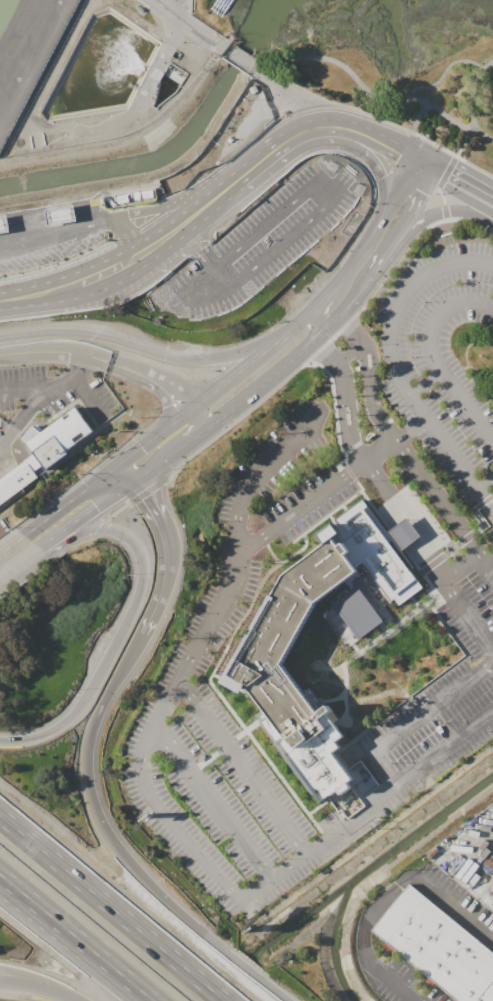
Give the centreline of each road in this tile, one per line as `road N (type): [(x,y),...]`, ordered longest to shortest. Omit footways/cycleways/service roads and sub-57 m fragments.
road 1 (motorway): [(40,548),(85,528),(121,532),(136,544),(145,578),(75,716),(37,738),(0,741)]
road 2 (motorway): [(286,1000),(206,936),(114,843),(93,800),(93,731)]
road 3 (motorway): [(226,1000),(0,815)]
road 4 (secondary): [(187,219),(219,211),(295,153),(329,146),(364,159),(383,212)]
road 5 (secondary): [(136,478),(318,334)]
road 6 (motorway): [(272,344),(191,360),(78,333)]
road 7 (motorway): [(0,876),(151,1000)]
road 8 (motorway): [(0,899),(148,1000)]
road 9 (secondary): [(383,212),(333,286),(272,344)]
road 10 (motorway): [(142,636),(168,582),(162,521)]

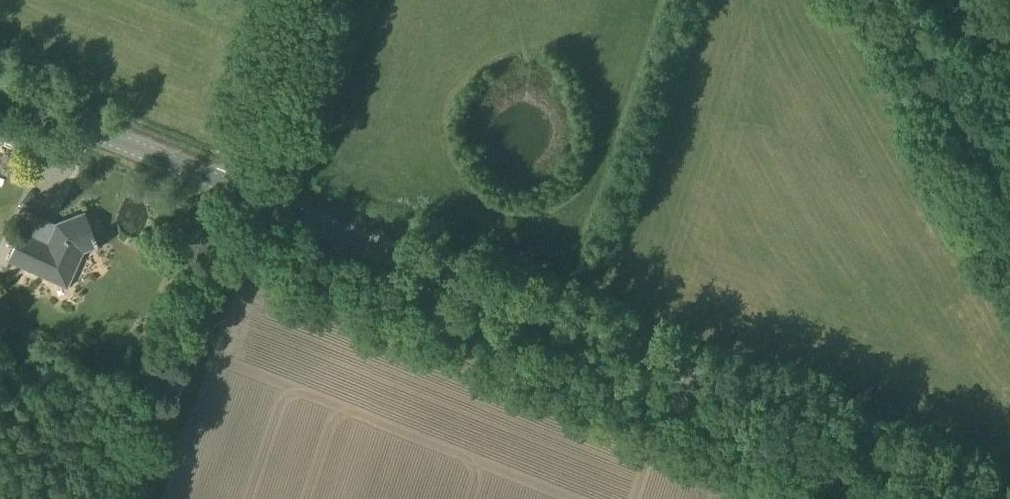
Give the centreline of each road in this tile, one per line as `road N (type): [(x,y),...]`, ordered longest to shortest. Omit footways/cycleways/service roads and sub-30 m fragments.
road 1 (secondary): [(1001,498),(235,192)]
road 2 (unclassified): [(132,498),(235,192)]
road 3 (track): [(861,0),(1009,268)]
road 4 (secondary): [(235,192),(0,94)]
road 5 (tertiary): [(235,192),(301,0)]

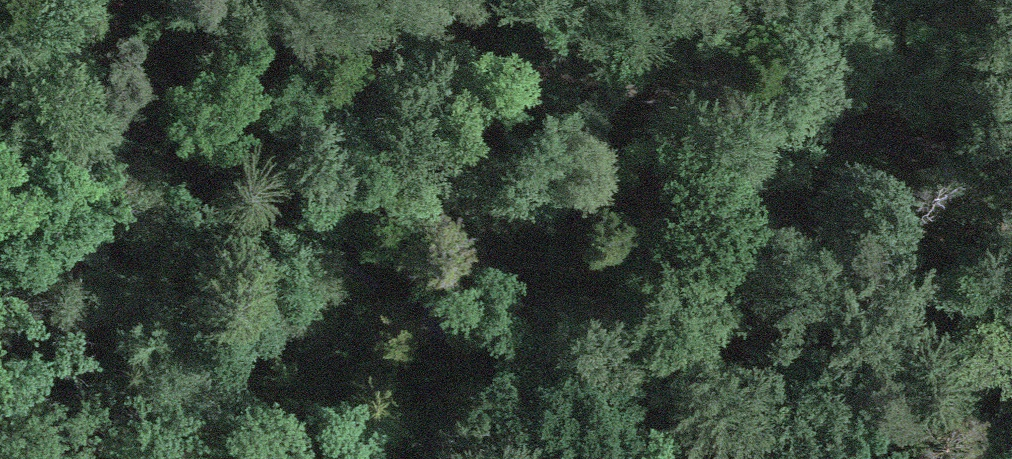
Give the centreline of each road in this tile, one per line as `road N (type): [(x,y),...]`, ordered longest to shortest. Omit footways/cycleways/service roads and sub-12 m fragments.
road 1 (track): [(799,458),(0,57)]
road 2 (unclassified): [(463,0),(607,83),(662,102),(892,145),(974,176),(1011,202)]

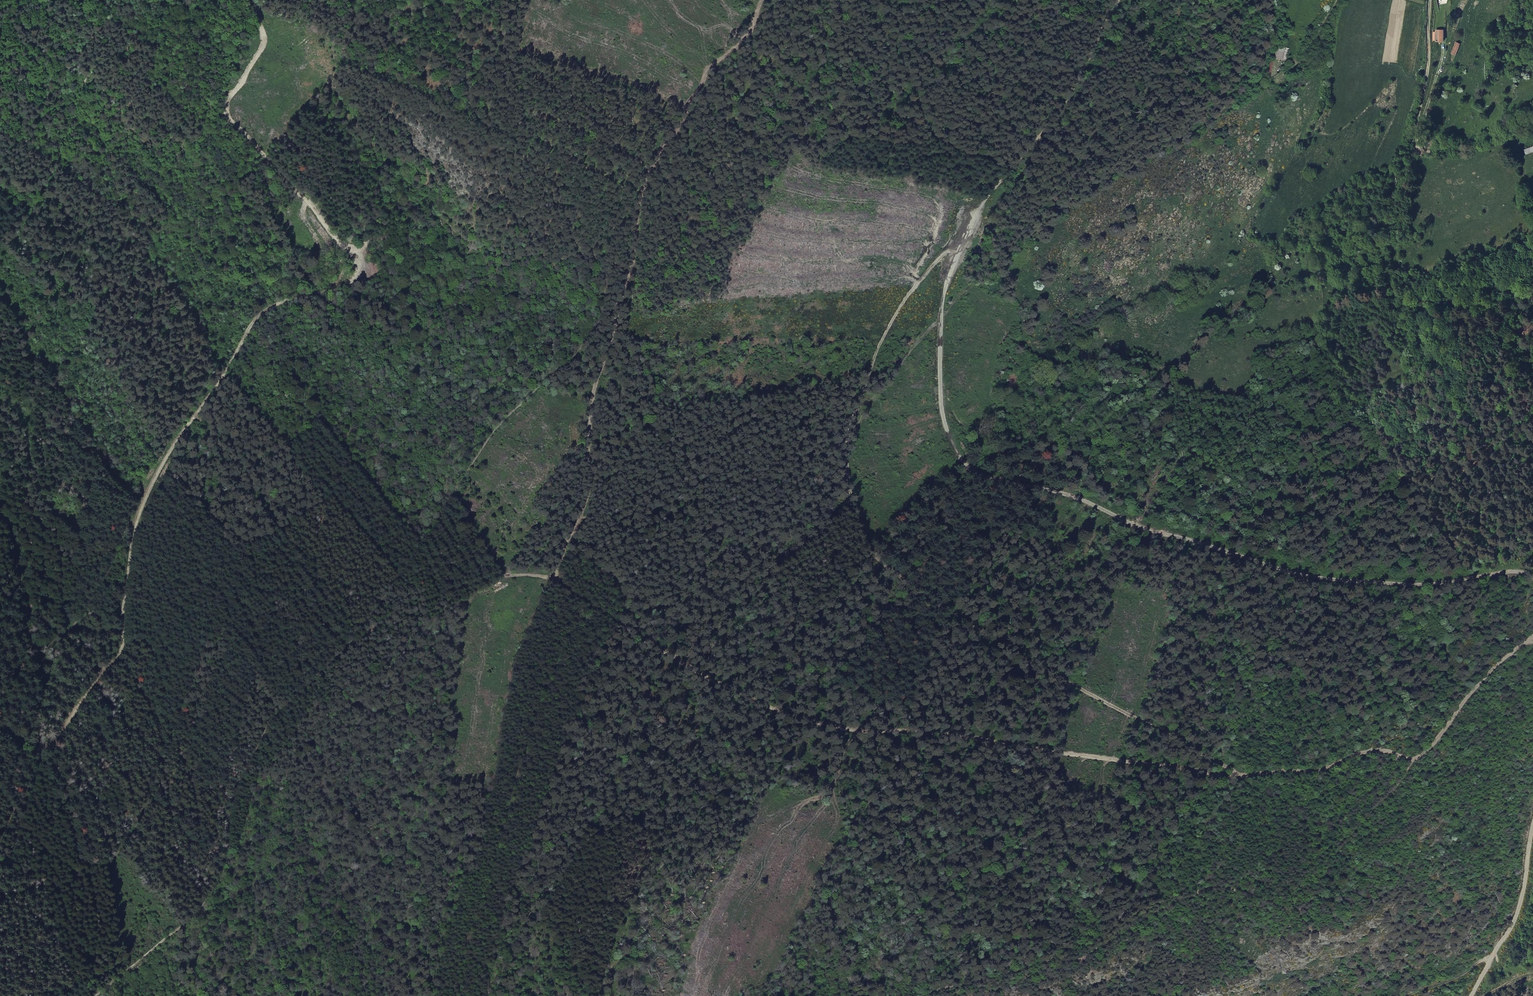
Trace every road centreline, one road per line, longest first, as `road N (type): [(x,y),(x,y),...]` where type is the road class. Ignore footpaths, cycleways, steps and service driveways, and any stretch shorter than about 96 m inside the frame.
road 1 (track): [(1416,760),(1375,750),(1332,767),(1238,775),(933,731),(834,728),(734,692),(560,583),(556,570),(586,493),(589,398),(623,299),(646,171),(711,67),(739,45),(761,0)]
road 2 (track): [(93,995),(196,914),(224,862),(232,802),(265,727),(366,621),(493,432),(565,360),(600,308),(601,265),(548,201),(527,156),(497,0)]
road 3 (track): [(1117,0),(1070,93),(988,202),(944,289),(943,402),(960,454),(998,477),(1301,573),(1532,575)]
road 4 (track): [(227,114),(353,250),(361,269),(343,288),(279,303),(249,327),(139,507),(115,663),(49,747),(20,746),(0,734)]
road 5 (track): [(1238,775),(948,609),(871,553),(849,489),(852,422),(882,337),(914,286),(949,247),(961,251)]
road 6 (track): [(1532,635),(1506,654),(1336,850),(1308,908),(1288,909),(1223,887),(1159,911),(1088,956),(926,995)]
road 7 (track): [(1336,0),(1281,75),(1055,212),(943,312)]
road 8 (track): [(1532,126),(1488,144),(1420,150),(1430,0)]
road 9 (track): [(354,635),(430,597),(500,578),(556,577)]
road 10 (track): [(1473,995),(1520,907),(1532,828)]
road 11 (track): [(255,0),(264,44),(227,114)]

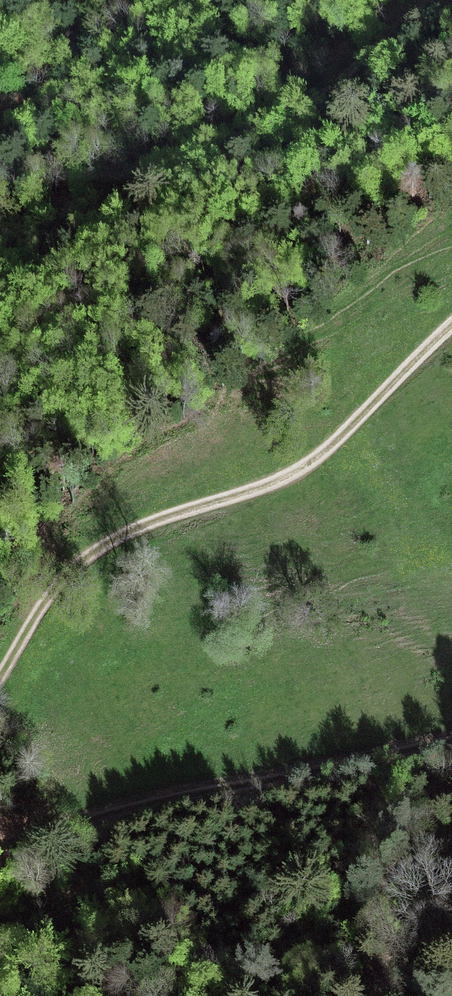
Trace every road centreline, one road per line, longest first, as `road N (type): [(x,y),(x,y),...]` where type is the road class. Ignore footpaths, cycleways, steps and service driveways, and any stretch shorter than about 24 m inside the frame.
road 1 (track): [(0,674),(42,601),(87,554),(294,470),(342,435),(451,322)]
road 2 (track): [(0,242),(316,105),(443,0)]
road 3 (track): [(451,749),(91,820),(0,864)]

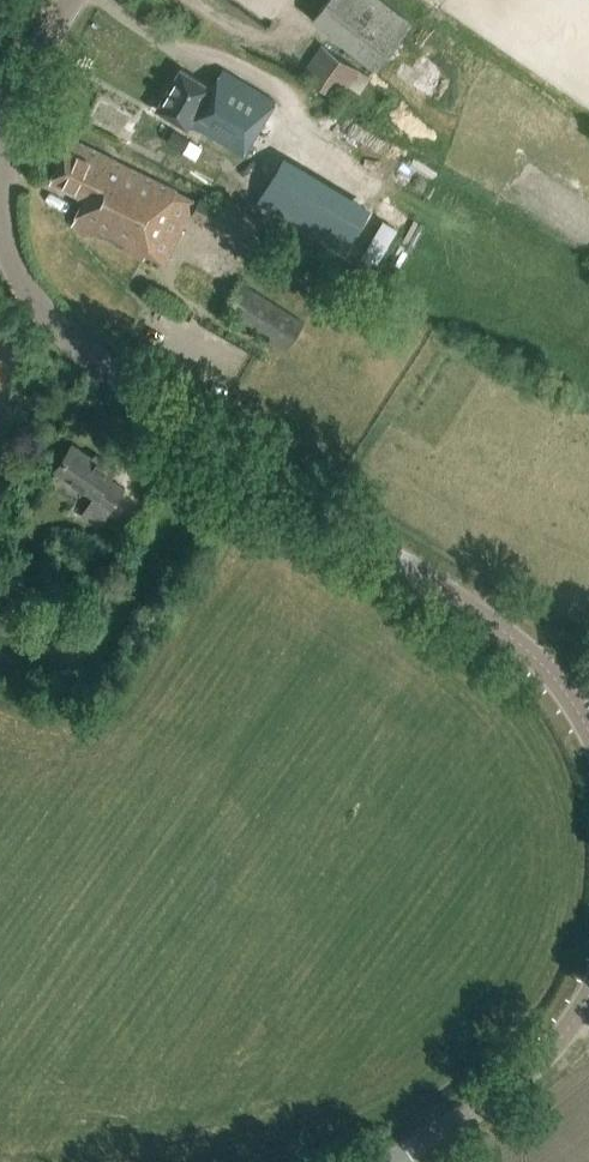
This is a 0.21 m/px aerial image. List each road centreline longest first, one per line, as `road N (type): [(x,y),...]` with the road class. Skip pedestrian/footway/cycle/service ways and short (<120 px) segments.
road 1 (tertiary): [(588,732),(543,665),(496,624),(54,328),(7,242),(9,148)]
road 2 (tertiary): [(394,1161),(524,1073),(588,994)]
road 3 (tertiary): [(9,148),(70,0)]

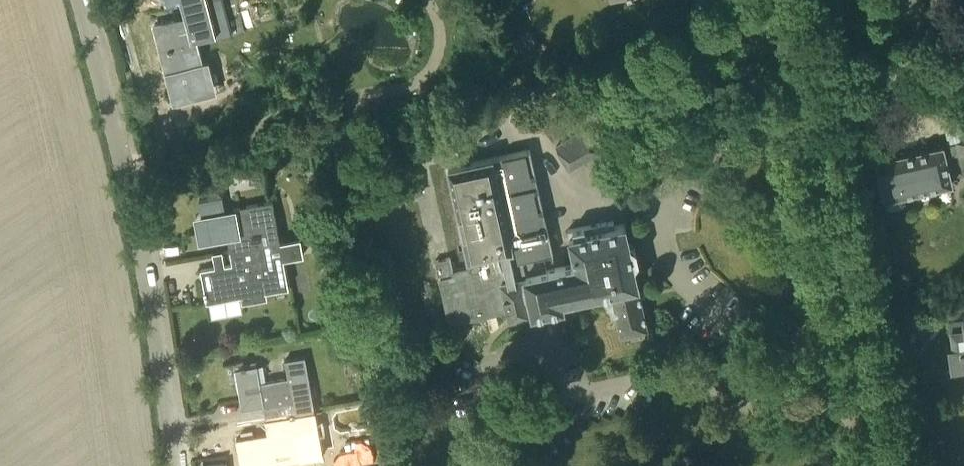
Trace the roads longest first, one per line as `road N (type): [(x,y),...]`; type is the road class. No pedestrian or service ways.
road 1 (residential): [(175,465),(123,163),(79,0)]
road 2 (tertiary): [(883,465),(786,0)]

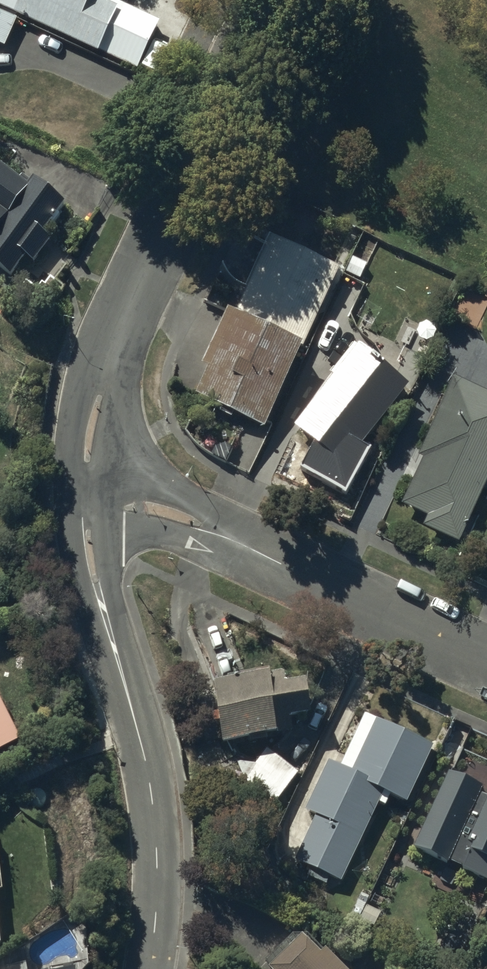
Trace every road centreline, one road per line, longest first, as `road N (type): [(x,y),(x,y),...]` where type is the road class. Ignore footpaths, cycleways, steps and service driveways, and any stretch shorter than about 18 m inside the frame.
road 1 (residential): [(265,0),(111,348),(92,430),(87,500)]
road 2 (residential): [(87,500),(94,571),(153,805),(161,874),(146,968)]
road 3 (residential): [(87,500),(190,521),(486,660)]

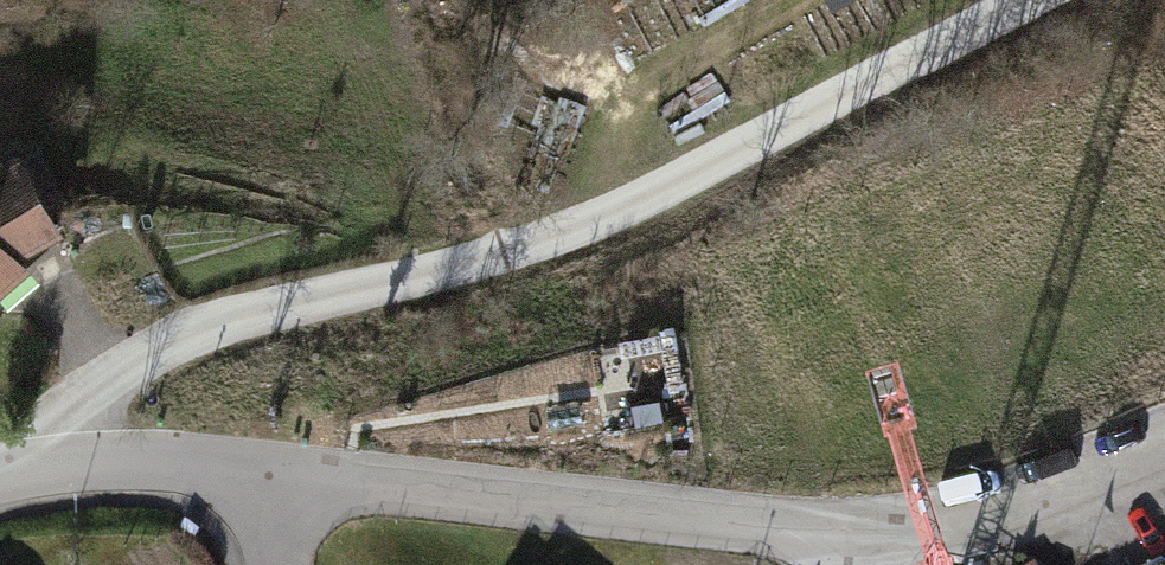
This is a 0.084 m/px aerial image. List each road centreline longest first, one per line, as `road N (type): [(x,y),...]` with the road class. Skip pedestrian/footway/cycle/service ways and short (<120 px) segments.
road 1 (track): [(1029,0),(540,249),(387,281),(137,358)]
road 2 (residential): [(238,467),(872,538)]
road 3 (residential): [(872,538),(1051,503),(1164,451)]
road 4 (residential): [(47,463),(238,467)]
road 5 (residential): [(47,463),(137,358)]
_ _ _
[Task statement]
Word for word, restate the material above; do not carry over the pictures.

[Task output]
Give the centreline of each road in this tile, one per line as `road N (type): [(x,y),...]`, ordered longest to shortest. Omit footways/cycleways/service roads and sub-57 m fragments.
road 1 (motorway): [(40,548),(85,528),(121,532),(136,544),(145,578),(75,716),(37,738),(0,741)]
road 2 (motorway): [(286,1000),(206,936),(114,843),(93,800),(93,731)]
road 3 (motorway): [(226,1000),(0,815)]
road 4 (secondary): [(187,219),(219,211),(295,153),(329,146),(364,159),(383,212)]
road 5 (secondary): [(136,478),(318,334)]
road 6 (motorway): [(272,344),(191,360),(78,333)]
road 7 (motorway): [(0,876),(151,1000)]
road 8 (motorway): [(0,899),(148,1000)]
road 9 (secondary): [(383,212),(333,286),(272,344)]
road 10 (motorway): [(142,636),(168,582),(162,521)]

Give the centreline of each road in this tile, one per line as `road N (type): [(x,y),...]`, ordered longest to shortest. Omit footways/cycleways/service roads and sub-30 m fragments.
road 1 (secondary): [(1001,498),(235,192)]
road 2 (unclassified): [(132,498),(235,192)]
road 3 (track): [(861,0),(1009,268)]
road 4 (secondary): [(235,192),(0,94)]
road 5 (tertiary): [(235,192),(301,0)]

Give the centreline of each road in this tile, one per line as `road N (type): [(x,y),...]`, ordered longest to shortest. Omit footways/cycleways/service roads and sub-12 m fragments.
road 1 (track): [(799,458),(0,57)]
road 2 (unclassified): [(463,0),(607,83),(662,102),(892,145),(974,176),(1011,202)]

Trace every road centreline, one road per line, longest first, as `road N (type): [(x,y),(x,y),...]` where type is the road class. Ignore footpaths, cycleways, steps and service driveways, and any stretch shorter than about 96 m inside the frame.
road 1 (track): [(1416,760),(1375,750),(1332,767),(1238,775),(933,731),(834,728),(734,692),(560,583),(556,570),(586,493),(589,398),(623,299),(646,171),(711,67),(739,45),(761,0)]
road 2 (track): [(93,995),(196,914),(224,862),(232,802),(265,727),(366,621),(493,432),(565,360),(600,308),(601,265),(548,201),(527,156),(497,0)]
road 3 (track): [(1117,0),(1070,93),(988,202),(944,289),(943,402),(960,454),(998,477),(1301,573),(1532,575)]
road 4 (track): [(227,114),(353,250),(361,269),(343,288),(279,303),(249,327),(139,507),(115,663),(49,747),(20,746),(0,734)]
road 5 (track): [(1238,775),(948,609),(871,553),(849,489),(852,422),(882,337),(914,286),(949,247),(961,251)]
road 6 (track): [(1532,635),(1506,654),(1336,850),(1308,908),(1288,909),(1223,887),(1159,911),(1088,956),(926,995)]
road 7 (track): [(1336,0),(1281,75),(1055,212),(943,312)]
road 8 (track): [(1532,126),(1488,144),(1420,150),(1430,0)]
road 9 (track): [(354,635),(430,597),(500,578),(556,577)]
road 10 (track): [(1473,995),(1520,907),(1532,828)]
road 11 (track): [(255,0),(264,44),(227,114)]

Trace every road centreline, one road per line, longest first, as `road N (type): [(x,y),(x,y),...]` where type is the road class. Ignore footpaths, cycleways, steps and service driveways, and any stretch shorter than about 24 m inside the frame.
road 1 (track): [(0,674),(42,601),(87,554),(294,470),(342,435),(451,322)]
road 2 (track): [(0,242),(316,105),(443,0)]
road 3 (track): [(451,749),(91,820),(0,864)]

This is a 0.21 m/px aerial image. List each road centreline longest first, one per line, as `road N (type): [(x,y),...]` with the road class. Skip pedestrian/footway/cycle/service ways and short (<120 px) segments.
road 1 (tertiary): [(588,732),(543,665),(496,624),(54,328),(7,242),(9,148)]
road 2 (tertiary): [(394,1161),(524,1073),(588,994)]
road 3 (tertiary): [(9,148),(70,0)]

Trace the roads longest first, one per line as `road N (type): [(x,y),...]`; type is the road class. No pedestrian or service ways.
road 1 (residential): [(175,465),(123,163),(79,0)]
road 2 (tertiary): [(883,465),(786,0)]

Trace every road centreline, one road per line, longest first, as `road N (type): [(x,y),(x,y),...]` where type is the road class. Ignore footpaths, cycleways, steps and service driveways, and any stretch shorter than about 18 m inside the frame.
road 1 (residential): [(265,0),(111,348),(92,430),(87,500)]
road 2 (residential): [(87,500),(94,571),(153,805),(161,874),(146,968)]
road 3 (residential): [(87,500),(190,521),(486,660)]

This is a 0.084 m/px aerial image. List each road centreline longest first, one per line, as `road N (type): [(x,y),...]` with the road class. Skip pedestrian/footway/cycle/service ways and short (<120 px) segments.
road 1 (track): [(1029,0),(540,249),(387,281),(137,358)]
road 2 (residential): [(238,467),(872,538)]
road 3 (residential): [(872,538),(1051,503),(1164,451)]
road 4 (residential): [(47,463),(238,467)]
road 5 (residential): [(47,463),(137,358)]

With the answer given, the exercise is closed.